##### Listed records #####

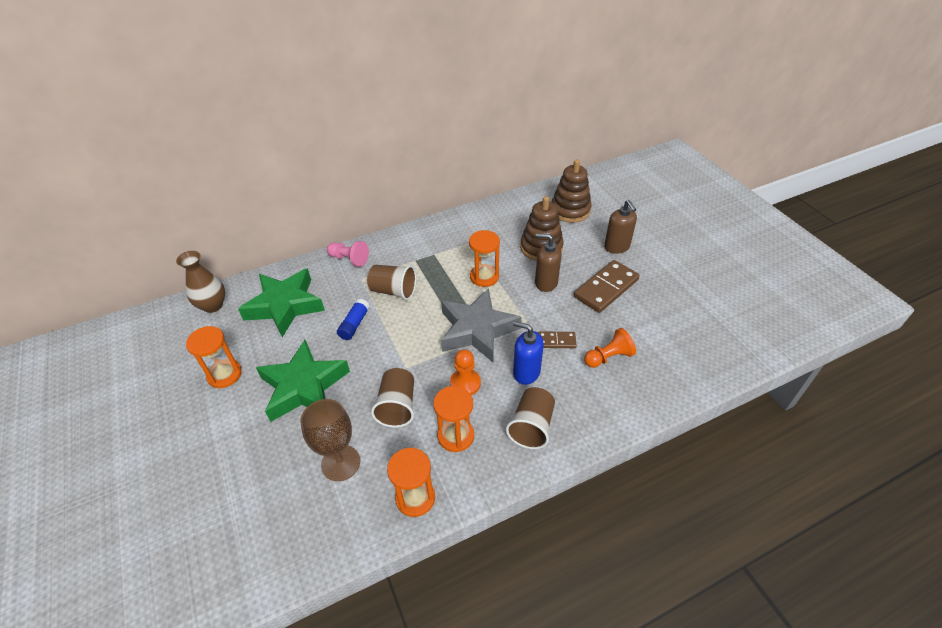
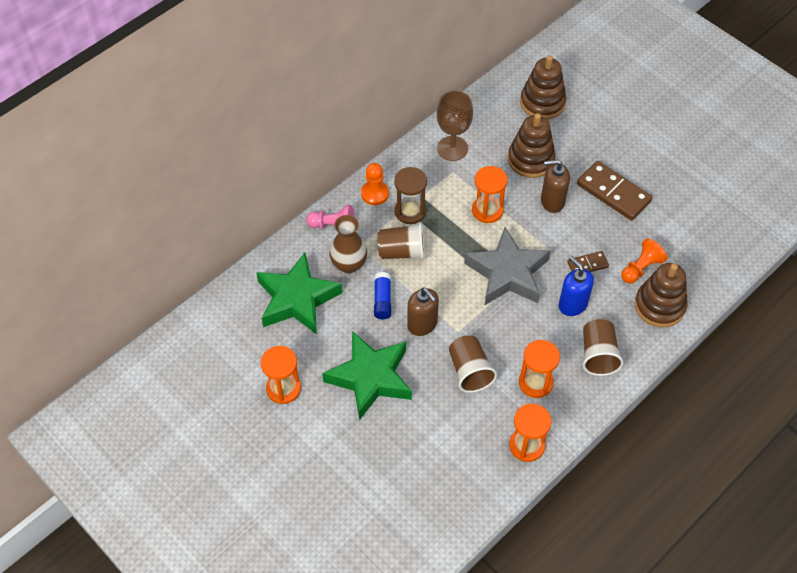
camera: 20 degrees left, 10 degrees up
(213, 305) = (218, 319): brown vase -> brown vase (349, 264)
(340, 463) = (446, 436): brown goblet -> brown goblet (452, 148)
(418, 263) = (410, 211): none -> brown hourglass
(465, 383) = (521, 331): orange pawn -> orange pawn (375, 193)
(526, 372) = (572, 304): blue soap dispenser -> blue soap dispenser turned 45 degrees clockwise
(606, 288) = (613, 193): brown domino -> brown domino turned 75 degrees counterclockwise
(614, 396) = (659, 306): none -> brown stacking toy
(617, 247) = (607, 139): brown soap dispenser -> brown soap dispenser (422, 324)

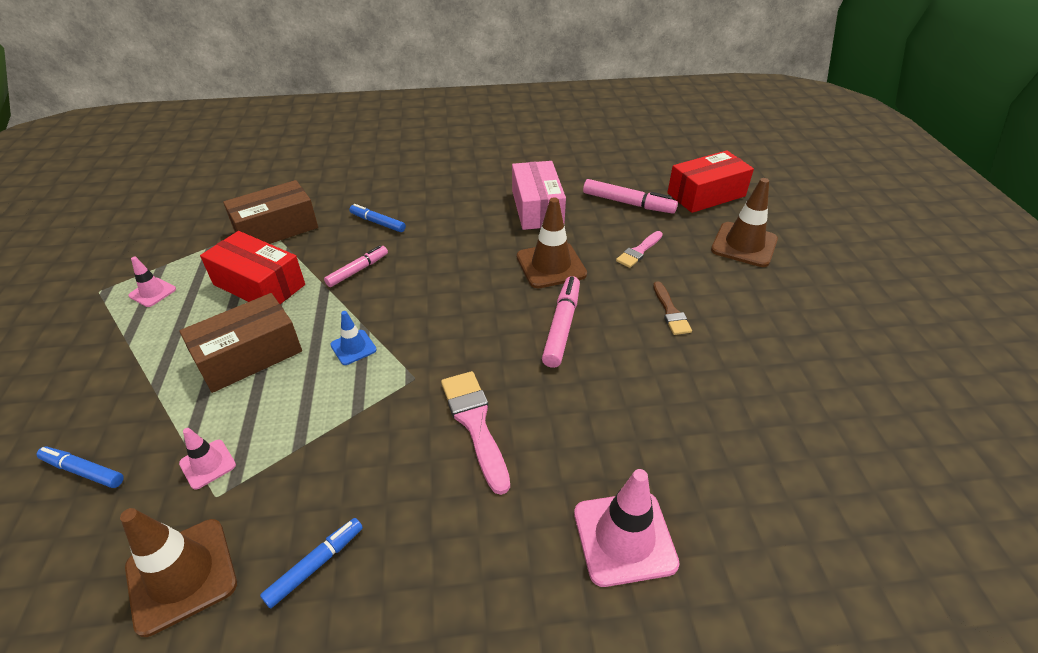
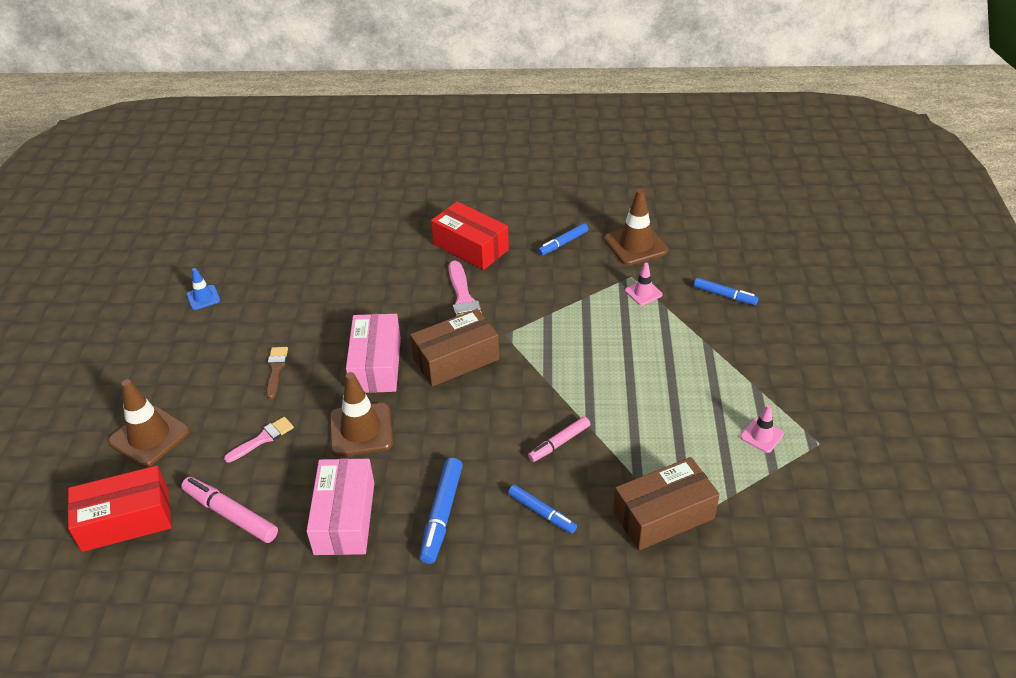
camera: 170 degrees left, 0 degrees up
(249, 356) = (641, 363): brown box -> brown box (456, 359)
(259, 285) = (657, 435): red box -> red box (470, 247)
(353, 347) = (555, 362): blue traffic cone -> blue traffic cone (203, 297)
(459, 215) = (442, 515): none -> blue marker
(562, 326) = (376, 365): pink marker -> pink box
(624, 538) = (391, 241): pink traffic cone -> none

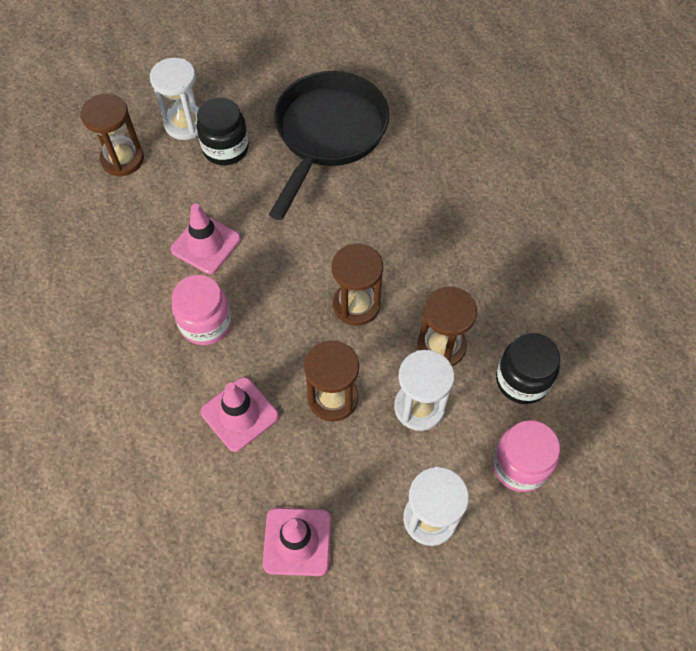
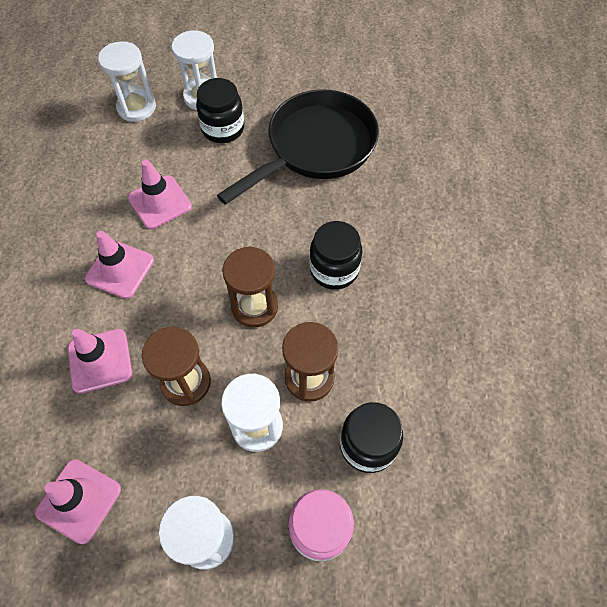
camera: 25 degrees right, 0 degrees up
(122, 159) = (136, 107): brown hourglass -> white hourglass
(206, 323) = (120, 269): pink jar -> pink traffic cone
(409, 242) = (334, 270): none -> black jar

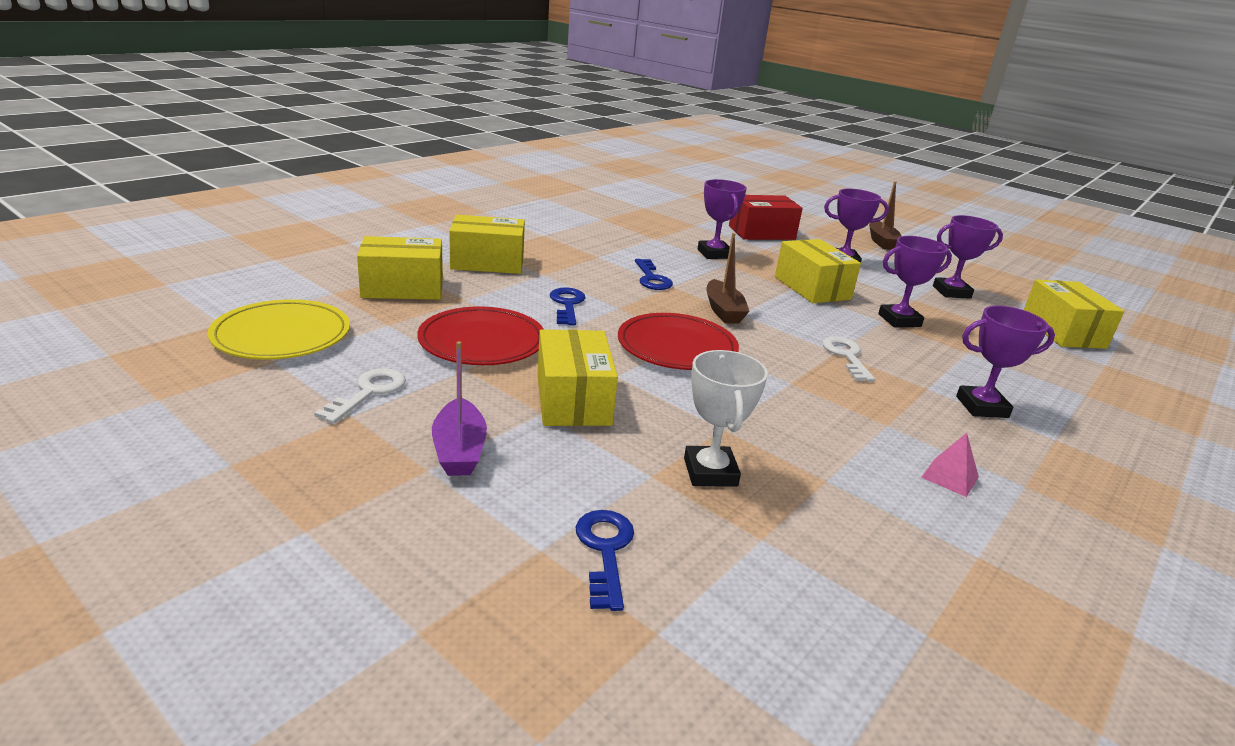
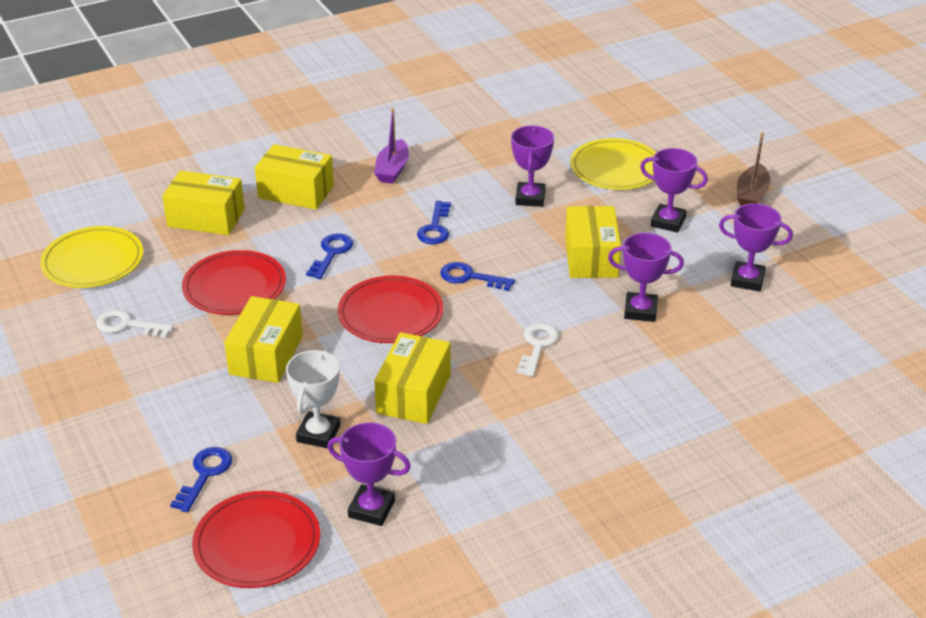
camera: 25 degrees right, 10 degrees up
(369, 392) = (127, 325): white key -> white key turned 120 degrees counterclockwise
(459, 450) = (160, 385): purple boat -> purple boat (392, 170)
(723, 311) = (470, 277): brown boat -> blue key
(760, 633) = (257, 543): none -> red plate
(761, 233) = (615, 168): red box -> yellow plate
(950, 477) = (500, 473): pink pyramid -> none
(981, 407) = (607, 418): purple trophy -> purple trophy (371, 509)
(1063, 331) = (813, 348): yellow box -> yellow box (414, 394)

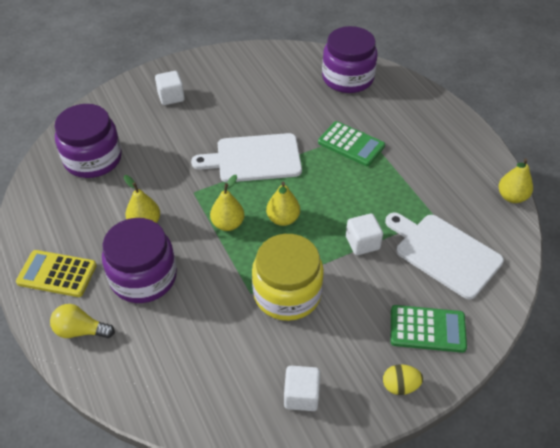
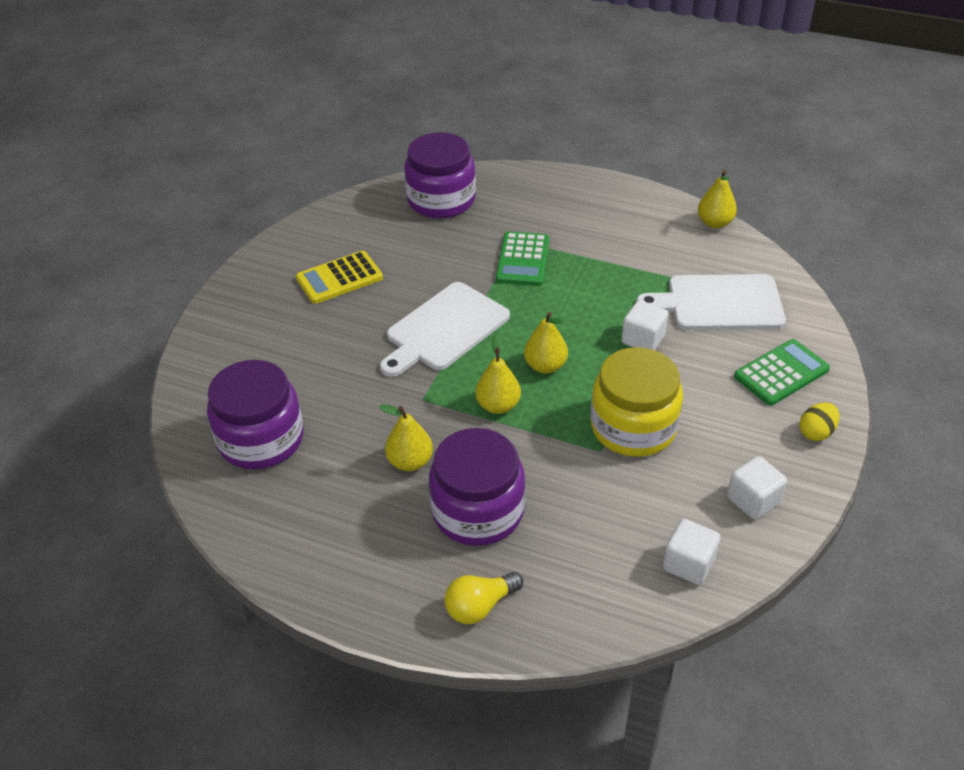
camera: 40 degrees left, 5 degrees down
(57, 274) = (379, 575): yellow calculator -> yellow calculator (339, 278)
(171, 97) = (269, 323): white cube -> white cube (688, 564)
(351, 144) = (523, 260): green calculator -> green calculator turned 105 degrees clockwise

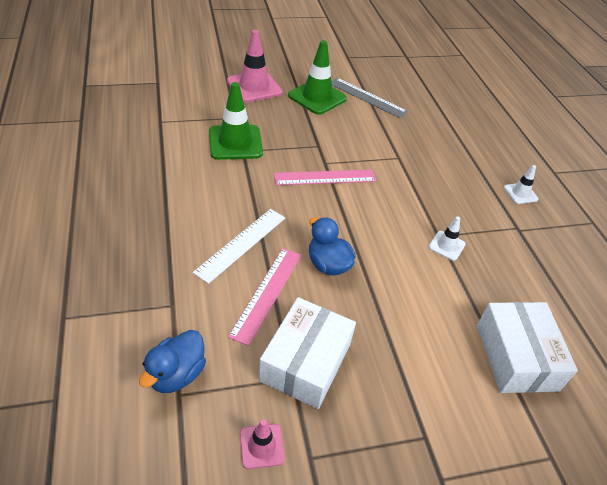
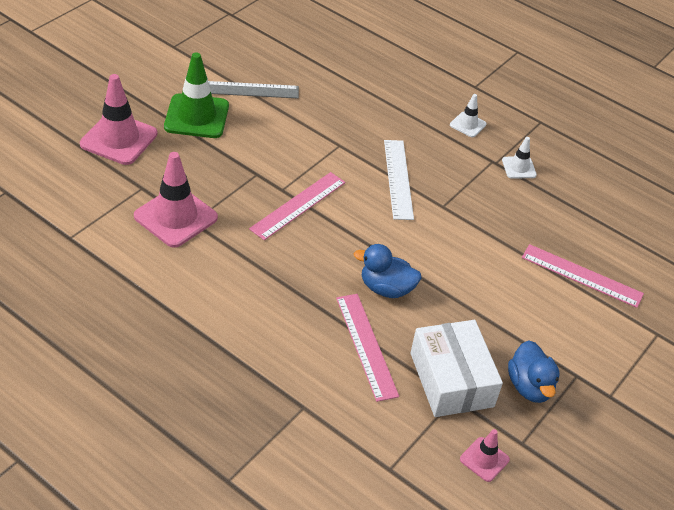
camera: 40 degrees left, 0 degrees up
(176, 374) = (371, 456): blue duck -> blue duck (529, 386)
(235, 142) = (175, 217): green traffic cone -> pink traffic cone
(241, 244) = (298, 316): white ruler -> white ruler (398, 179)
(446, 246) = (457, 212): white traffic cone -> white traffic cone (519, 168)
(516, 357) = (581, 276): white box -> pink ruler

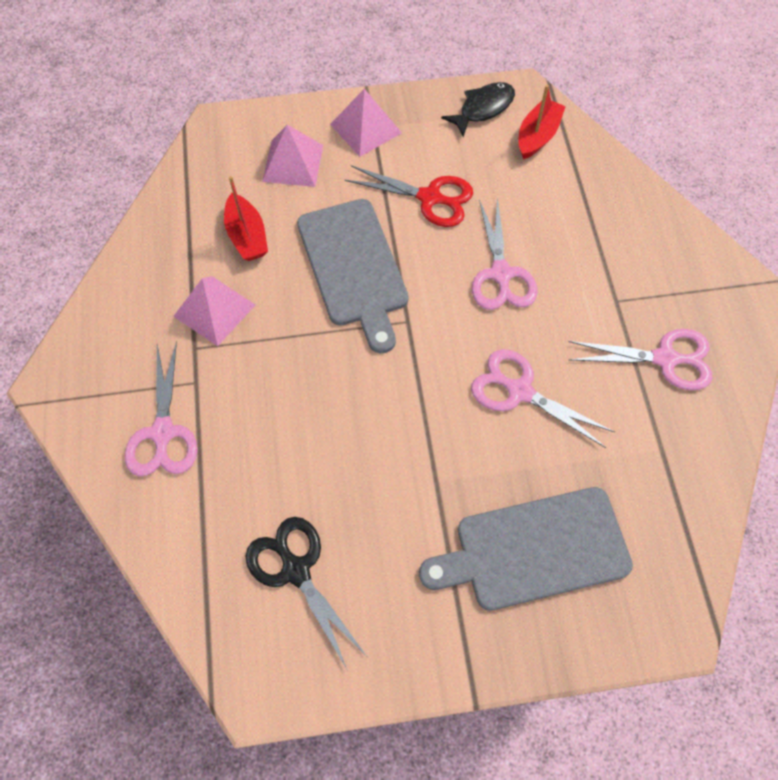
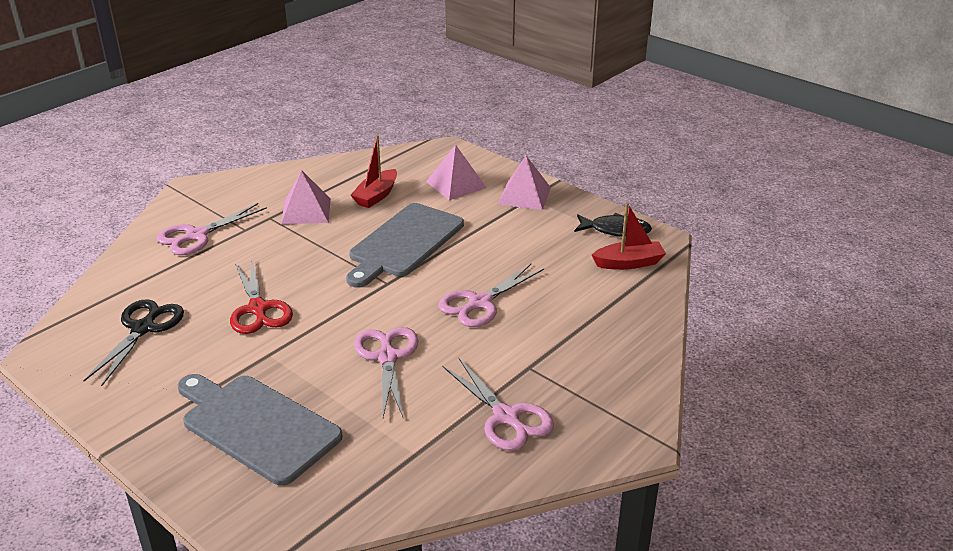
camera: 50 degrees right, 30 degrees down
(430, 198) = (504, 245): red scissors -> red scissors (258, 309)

#####

_Directions for this task_:
Copy only this, please: the line with "camera: 25 degrees right, 10 degrees up" and every line after it through the end of the data, with no pictures.

_Task output_:
camera: 25 degrees right, 10 degrees up
(369, 392) = (127, 325): white key -> white key turned 120 degrees counterclockwise
(459, 450) = (160, 385): purple boat -> purple boat (392, 170)
(723, 311) = (470, 277): brown boat -> blue key
(760, 633) = (257, 543): none -> red plate
(761, 233) = (615, 168): red box -> yellow plate
(950, 477) = (500, 473): pink pyramid -> none
(981, 407) = (607, 418): purple trophy -> purple trophy (371, 509)
(1063, 331) = (813, 348): yellow box -> yellow box (414, 394)

camera: 40 degrees left, 5 degrees down
(57, 274) = (379, 575): yellow calculator -> yellow calculator (339, 278)
(171, 97) = (269, 323): white cube -> white cube (688, 564)
(351, 144) = (523, 260): green calculator -> green calculator turned 105 degrees clockwise

camera: 40 degrees left, 0 degrees up
(176, 374) = (371, 456): blue duck -> blue duck (529, 386)
(235, 142) = (175, 217): green traffic cone -> pink traffic cone
(241, 244) = (298, 316): white ruler -> white ruler (398, 179)
(446, 246) = (457, 212): white traffic cone -> white traffic cone (519, 168)
(516, 357) = (581, 276): white box -> pink ruler

camera: 50 degrees right, 30 degrees down
(430, 198) = (504, 245): red scissors -> red scissors (258, 309)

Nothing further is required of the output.